## What the task requires
The response should hold each line from the entries below where "AGND" is found.

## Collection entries
- Opening Delimiter -
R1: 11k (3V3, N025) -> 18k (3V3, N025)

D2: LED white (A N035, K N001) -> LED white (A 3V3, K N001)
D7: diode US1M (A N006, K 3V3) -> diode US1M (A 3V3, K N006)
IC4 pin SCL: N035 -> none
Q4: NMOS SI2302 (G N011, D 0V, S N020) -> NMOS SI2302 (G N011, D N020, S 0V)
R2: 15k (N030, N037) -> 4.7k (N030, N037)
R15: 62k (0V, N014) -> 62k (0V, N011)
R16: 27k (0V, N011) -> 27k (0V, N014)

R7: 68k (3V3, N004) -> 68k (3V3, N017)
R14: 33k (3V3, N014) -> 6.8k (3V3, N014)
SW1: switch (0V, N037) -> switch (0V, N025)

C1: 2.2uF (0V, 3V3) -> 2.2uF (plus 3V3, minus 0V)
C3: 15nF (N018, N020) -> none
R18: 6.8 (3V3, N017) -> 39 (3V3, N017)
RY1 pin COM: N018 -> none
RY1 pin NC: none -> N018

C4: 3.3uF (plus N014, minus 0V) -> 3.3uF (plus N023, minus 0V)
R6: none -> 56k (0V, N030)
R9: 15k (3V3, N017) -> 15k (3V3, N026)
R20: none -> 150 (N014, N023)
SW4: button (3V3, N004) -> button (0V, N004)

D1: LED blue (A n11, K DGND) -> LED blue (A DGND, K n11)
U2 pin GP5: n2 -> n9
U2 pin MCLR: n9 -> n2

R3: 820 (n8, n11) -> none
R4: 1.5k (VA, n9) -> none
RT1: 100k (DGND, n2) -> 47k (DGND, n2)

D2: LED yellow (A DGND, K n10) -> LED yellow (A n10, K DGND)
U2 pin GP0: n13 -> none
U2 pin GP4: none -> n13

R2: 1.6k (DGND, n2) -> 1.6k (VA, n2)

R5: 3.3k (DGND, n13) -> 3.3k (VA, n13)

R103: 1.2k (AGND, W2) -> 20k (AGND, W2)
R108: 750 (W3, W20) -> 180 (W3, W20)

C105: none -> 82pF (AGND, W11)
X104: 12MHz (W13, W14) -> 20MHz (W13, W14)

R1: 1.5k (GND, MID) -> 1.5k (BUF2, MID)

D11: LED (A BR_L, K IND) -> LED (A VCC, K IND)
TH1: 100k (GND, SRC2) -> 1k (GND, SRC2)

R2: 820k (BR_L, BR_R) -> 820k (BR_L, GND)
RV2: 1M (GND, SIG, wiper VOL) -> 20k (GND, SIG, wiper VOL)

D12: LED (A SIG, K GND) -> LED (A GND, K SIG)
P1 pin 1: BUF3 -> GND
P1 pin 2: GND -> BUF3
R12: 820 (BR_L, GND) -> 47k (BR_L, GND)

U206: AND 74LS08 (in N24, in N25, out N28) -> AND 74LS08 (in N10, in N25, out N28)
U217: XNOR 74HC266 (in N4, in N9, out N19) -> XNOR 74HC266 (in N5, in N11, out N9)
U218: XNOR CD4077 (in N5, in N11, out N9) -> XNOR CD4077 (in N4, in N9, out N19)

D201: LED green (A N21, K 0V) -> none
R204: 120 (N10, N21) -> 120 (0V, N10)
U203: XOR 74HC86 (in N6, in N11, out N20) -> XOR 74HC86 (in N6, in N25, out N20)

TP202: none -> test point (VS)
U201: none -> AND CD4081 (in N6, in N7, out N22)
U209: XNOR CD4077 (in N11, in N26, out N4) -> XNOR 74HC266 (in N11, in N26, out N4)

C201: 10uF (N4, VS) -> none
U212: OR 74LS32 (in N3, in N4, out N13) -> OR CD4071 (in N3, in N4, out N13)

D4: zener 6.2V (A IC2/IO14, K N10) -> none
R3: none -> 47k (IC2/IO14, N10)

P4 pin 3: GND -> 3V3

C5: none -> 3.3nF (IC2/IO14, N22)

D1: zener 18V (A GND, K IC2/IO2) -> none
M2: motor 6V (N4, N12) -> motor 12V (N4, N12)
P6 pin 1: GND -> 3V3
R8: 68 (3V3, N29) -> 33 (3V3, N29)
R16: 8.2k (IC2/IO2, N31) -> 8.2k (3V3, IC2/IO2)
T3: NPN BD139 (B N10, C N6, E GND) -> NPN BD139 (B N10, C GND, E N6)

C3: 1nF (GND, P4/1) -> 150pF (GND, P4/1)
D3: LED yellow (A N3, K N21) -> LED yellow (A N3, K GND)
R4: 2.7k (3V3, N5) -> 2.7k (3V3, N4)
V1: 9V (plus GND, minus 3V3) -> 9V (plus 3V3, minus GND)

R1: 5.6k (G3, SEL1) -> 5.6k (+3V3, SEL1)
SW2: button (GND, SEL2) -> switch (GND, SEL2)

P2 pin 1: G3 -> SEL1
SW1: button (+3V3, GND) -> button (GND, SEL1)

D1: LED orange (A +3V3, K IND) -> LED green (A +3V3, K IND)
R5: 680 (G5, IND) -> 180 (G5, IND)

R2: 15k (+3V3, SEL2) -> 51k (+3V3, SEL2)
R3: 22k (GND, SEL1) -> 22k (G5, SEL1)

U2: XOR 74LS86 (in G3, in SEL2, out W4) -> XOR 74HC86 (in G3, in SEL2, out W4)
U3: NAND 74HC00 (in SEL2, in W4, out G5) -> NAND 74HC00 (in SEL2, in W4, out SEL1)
- Closing Delimiter -
## Task solution
R103: 1.2k (AGND, W2) -> 20k (AGND, W2)
C105: none -> 82pF (AGND, W11)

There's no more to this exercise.